AVAILABLE RECORDS:
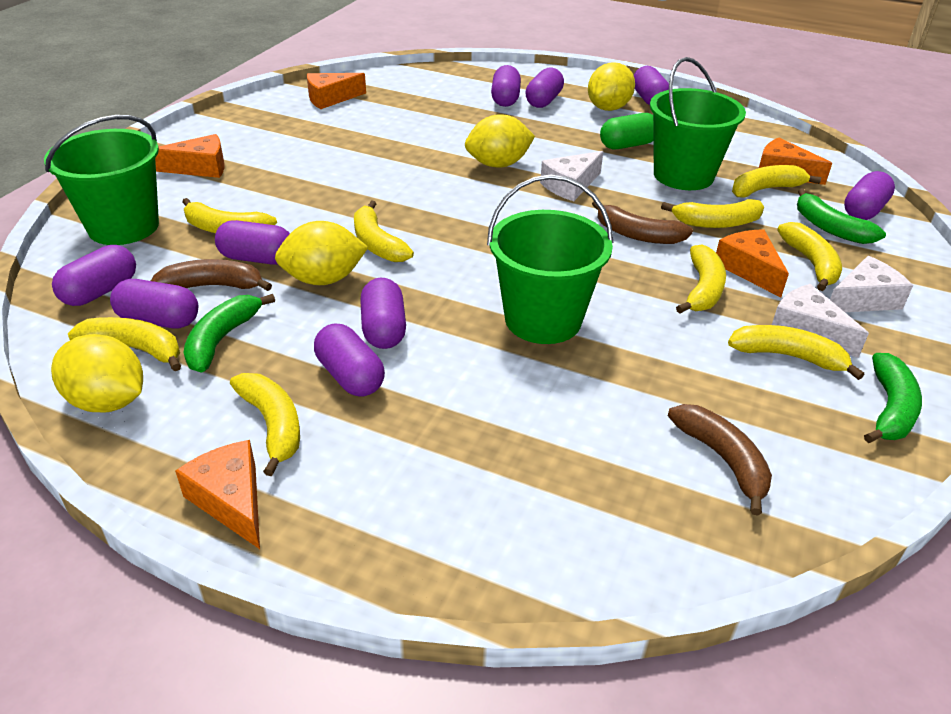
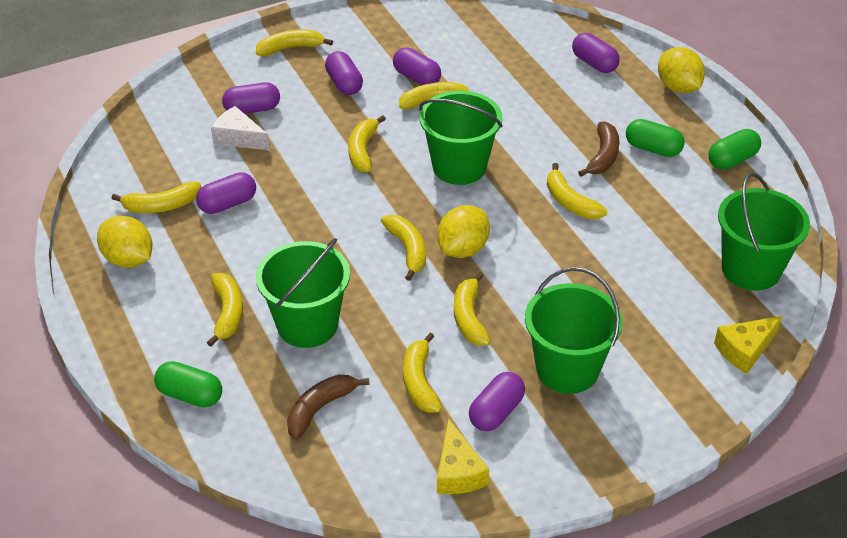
brown banana: 3 -> 2
green banana: 3 -> 0
green bucket: 3 -> 4
green capsule: 1 -> 3
orange cheese: 5 -> 0
purple capsule: 9 -> 6
white cheese: 3 -> 1
yellow cheese: 0 -> 2
yellow lemon: 4 -> 3

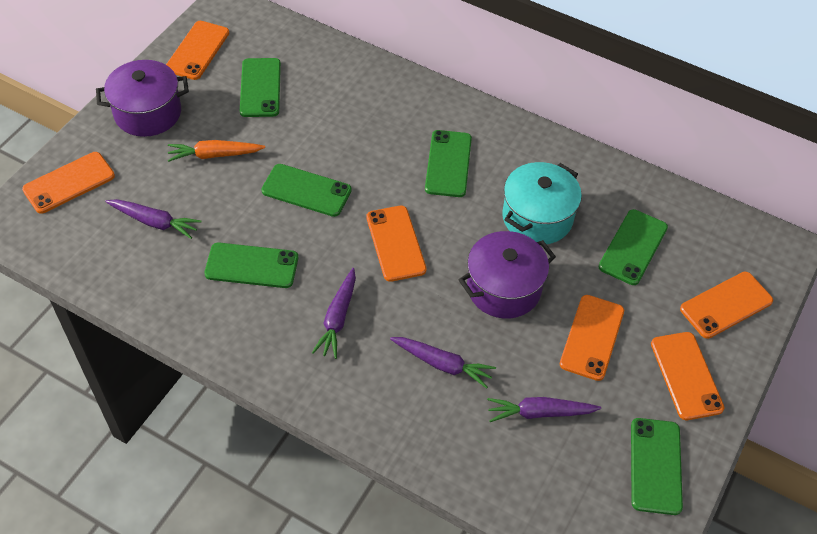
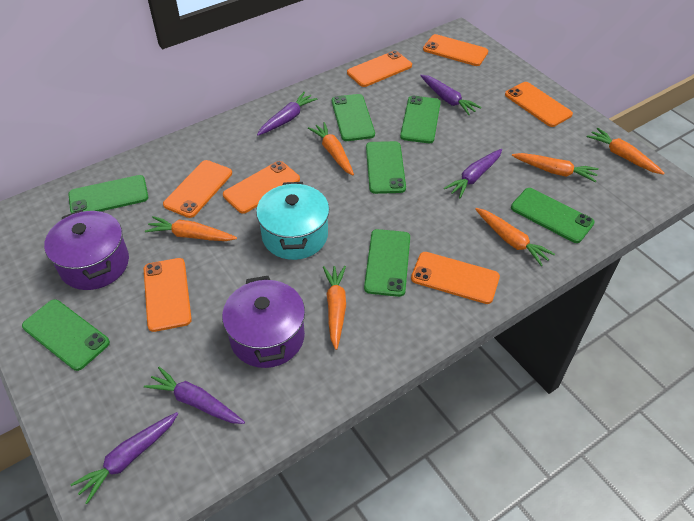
green phone: 6 -> 7
orange carrot: 1 -> 6
orange phone: 6 -> 7
purple carrot: 4 -> 5

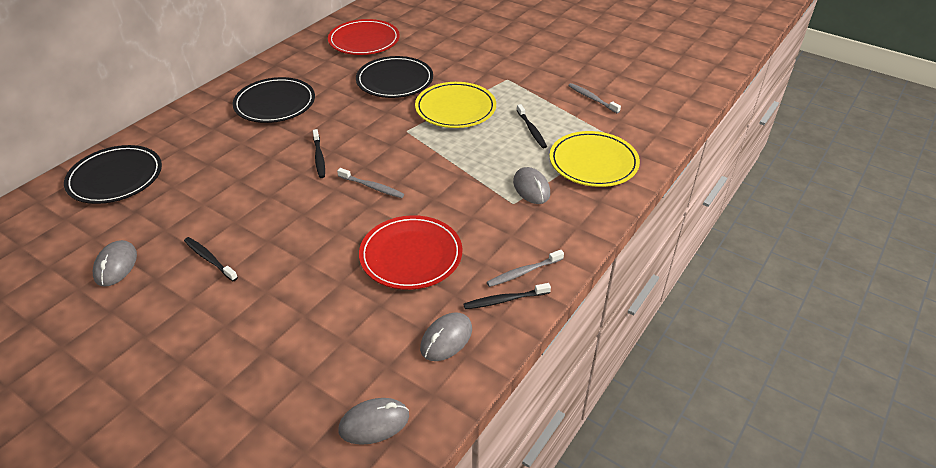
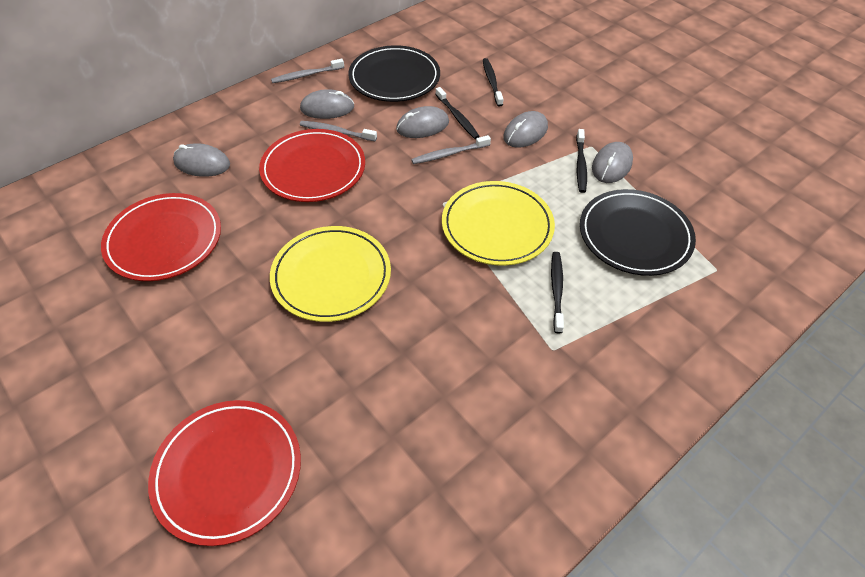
black plate: 3 -> 2
grey mouse: 4 -> 5
red plate: 2 -> 3

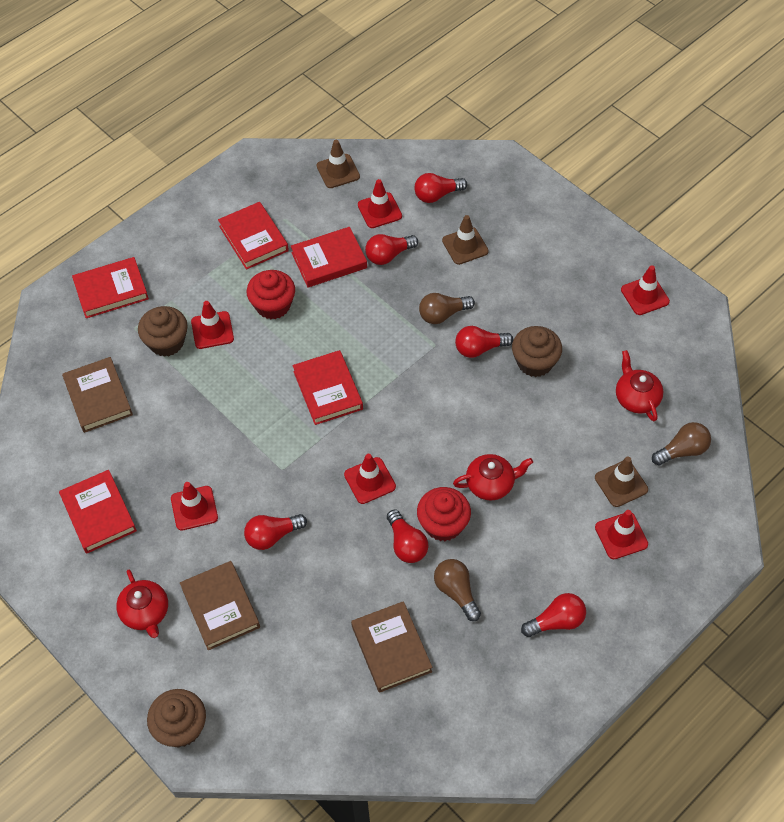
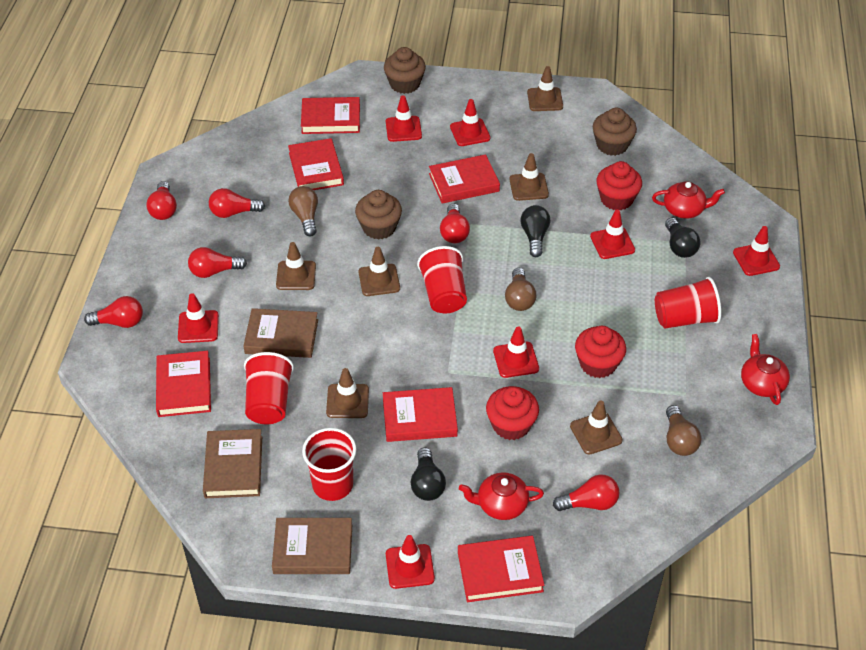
black light bulb: 0 -> 3
brown traffic cone: 3 -> 6
red book: 5 -> 6
red cup: 0 -> 4
red cupcake: 2 -> 3
red traffic cone: 6 -> 7

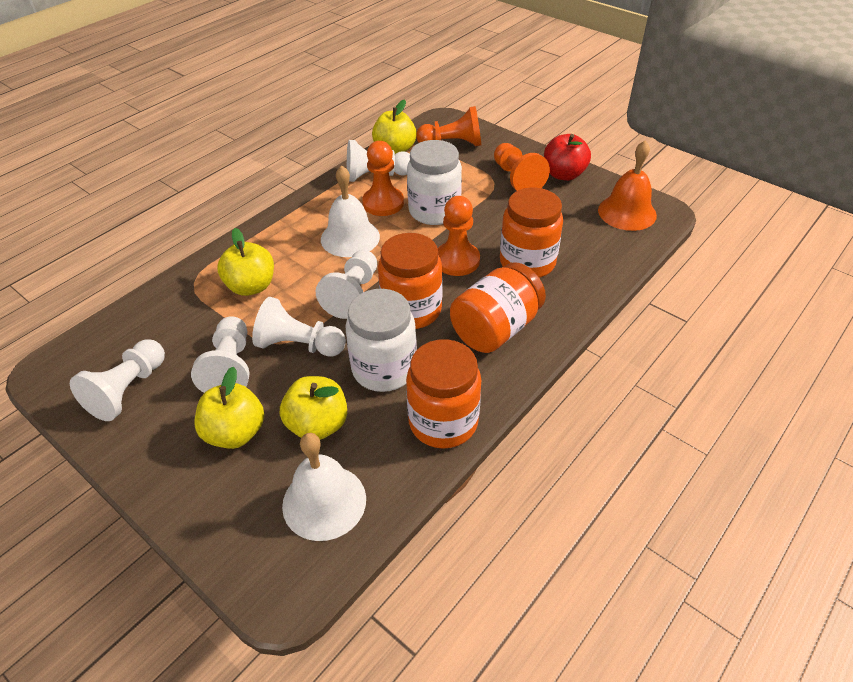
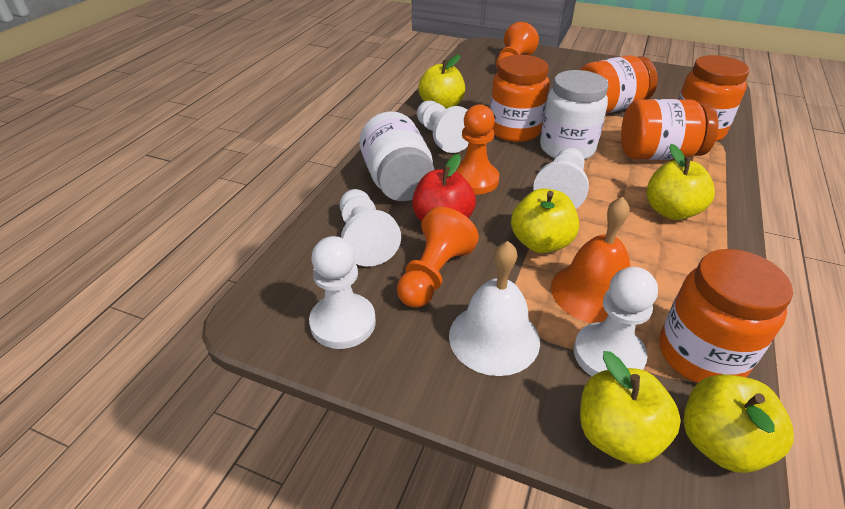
orange jar: 4 -> 5
orange pawn: 4 -> 3
white bell: 2 -> 1
yellow apple: 4 -> 5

INSTRUCTIONS FOR THE TASK:
Apart from the images, every line above is to be given again exactly.

COMPLETED TASK:
brown banana: 3 -> 2
green banana: 3 -> 0
green bucket: 3 -> 4
green capsule: 1 -> 3
orange cheese: 5 -> 0
purple capsule: 9 -> 6
white cheese: 3 -> 1
yellow cheese: 0 -> 2
yellow lemon: 4 -> 3

green phone: 6 -> 7
orange carrot: 1 -> 6
orange phone: 6 -> 7
purple carrot: 4 -> 5

black plate: 3 -> 2
grey mouse: 4 -> 5
red plate: 2 -> 3

black light bulb: 0 -> 3
brown traffic cone: 3 -> 6
red book: 5 -> 6
red cup: 0 -> 4
red cupcake: 2 -> 3
red traffic cone: 6 -> 7

orange jar: 4 -> 5
orange pawn: 4 -> 3
white bell: 2 -> 1
yellow apple: 4 -> 5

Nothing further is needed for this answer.